* _REQUIRED WORK_
The answer must be an exact copy of the entries below, with no images in it.

* _Content revision data_
·····

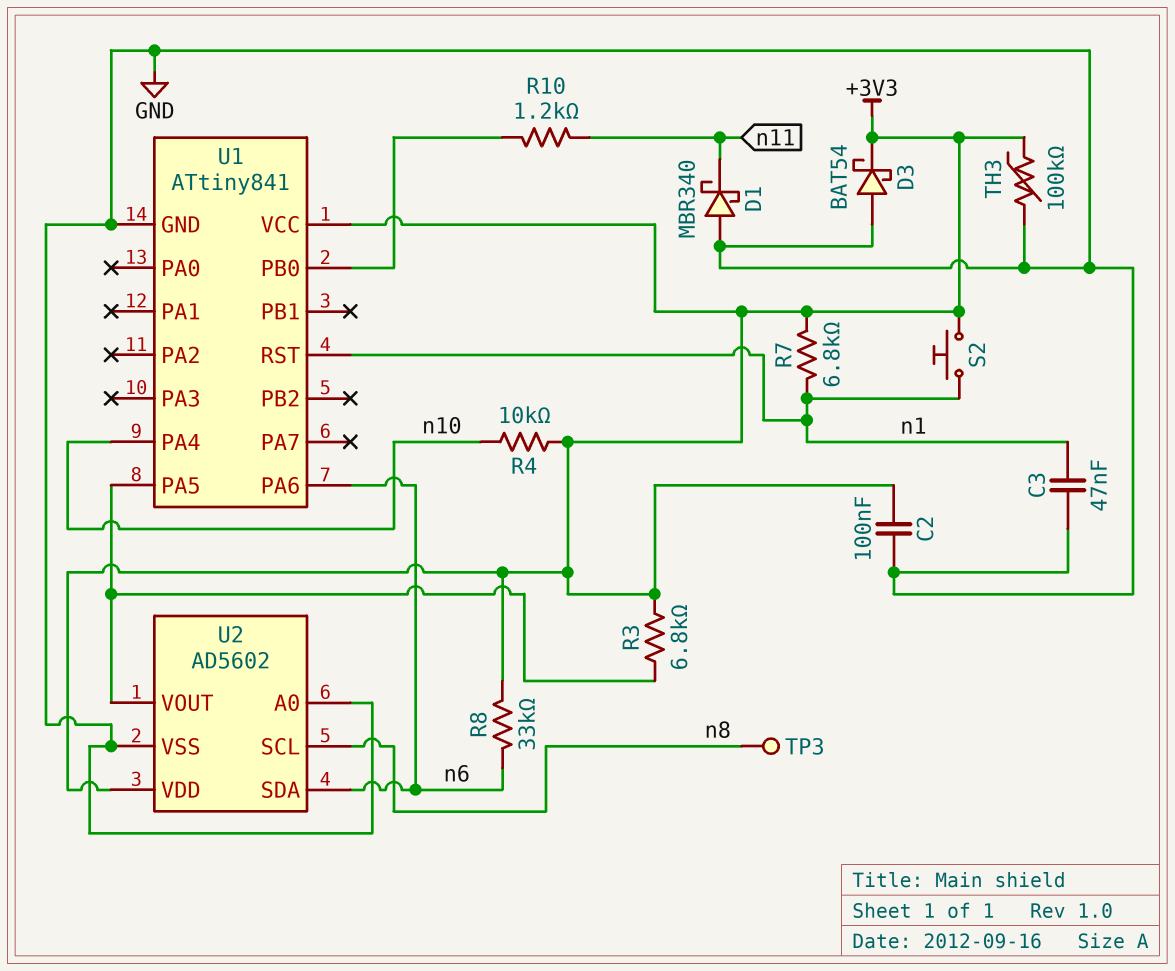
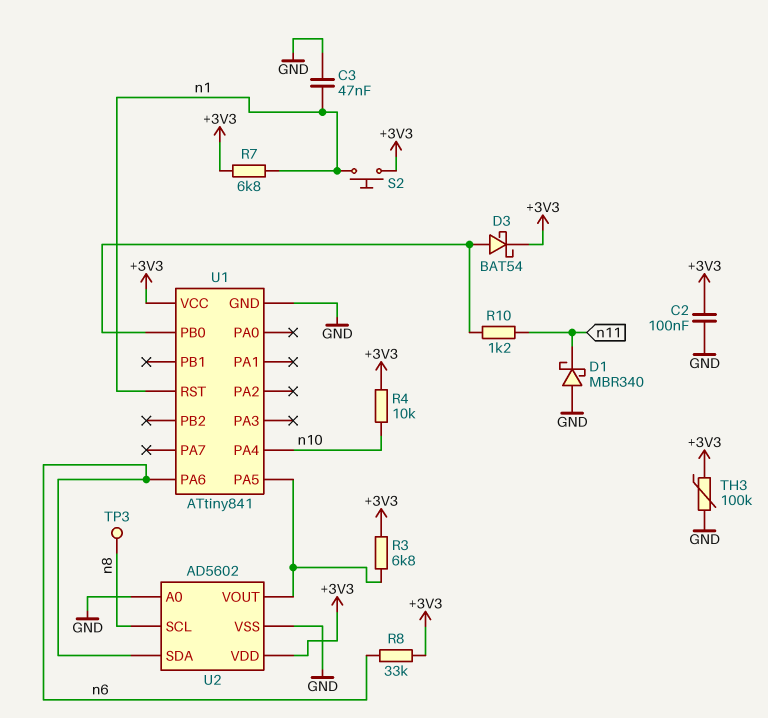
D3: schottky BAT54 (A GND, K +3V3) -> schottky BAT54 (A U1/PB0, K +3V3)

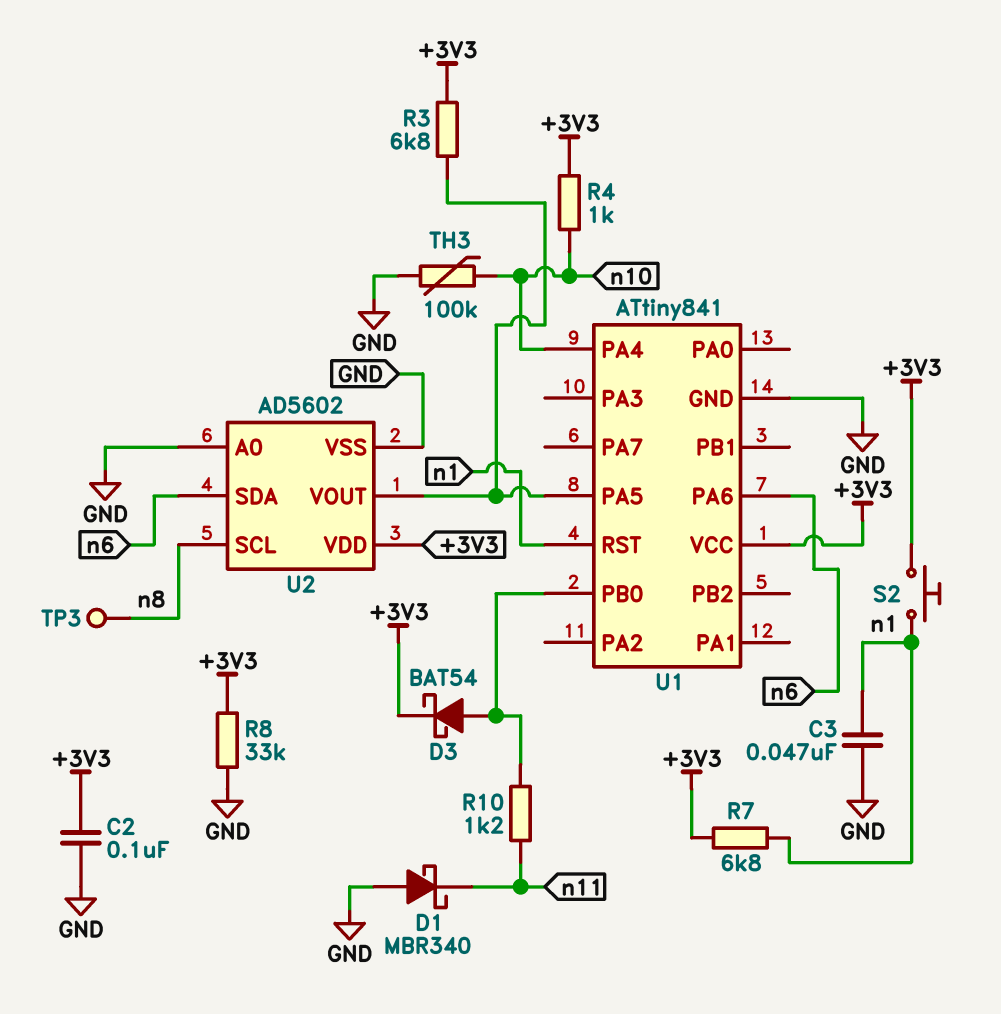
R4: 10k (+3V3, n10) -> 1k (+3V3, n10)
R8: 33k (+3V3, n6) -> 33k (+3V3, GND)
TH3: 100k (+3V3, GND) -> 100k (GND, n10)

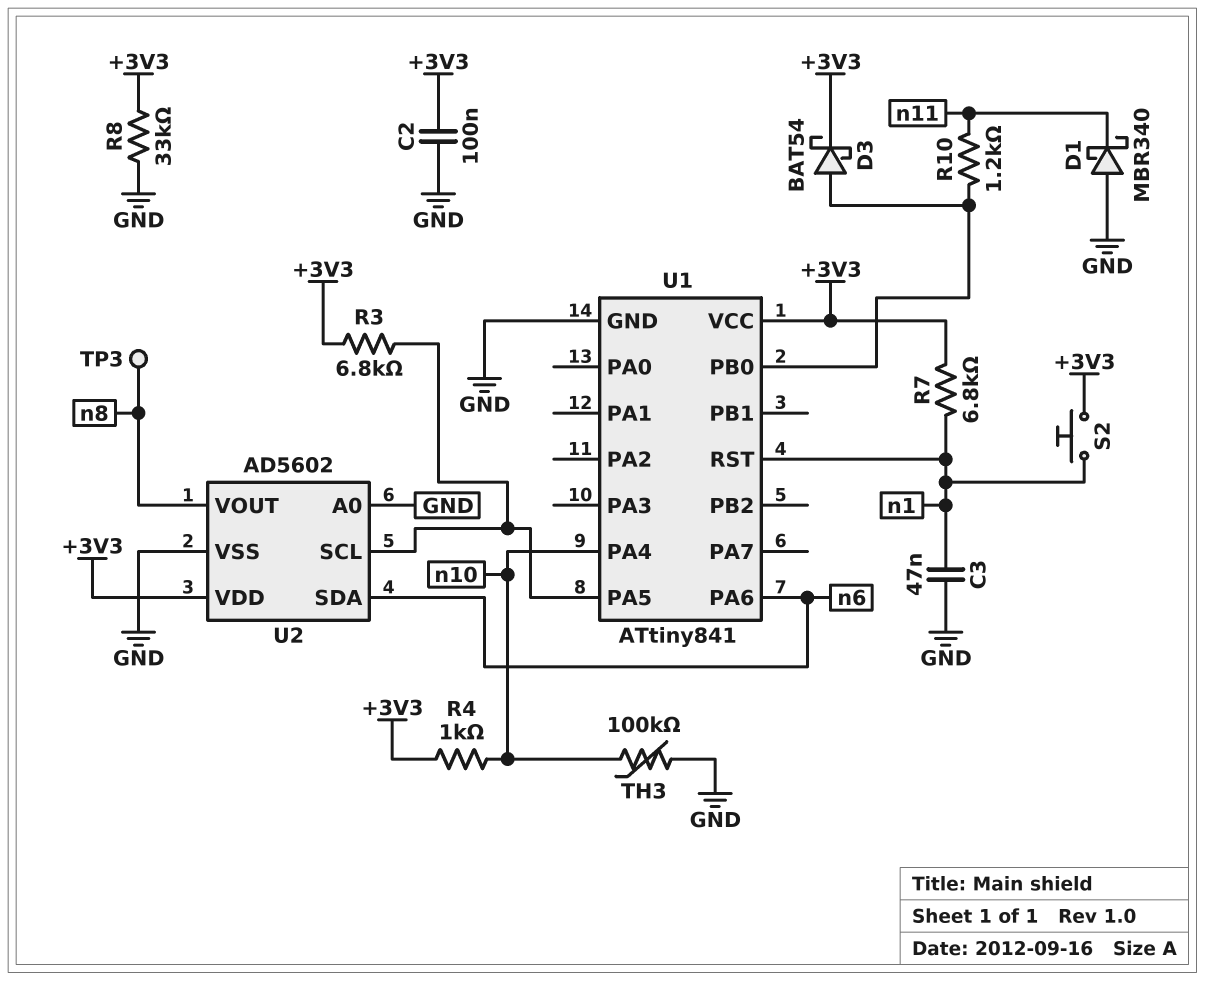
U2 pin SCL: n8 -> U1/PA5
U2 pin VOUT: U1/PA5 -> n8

·····

* _RESULT_
D3: schottky BAT54 (A GND, K +3V3) -> schottky BAT54 (A U1/PB0, K +3V3)

R4: 10k (+3V3, n10) -> 1k (+3V3, n10)
R8: 33k (+3V3, n6) -> 33k (+3V3, GND)
TH3: 100k (+3V3, GND) -> 100k (GND, n10)

U2 pin SCL: n8 -> U1/PA5
U2 pin VOUT: U1/PA5 -> n8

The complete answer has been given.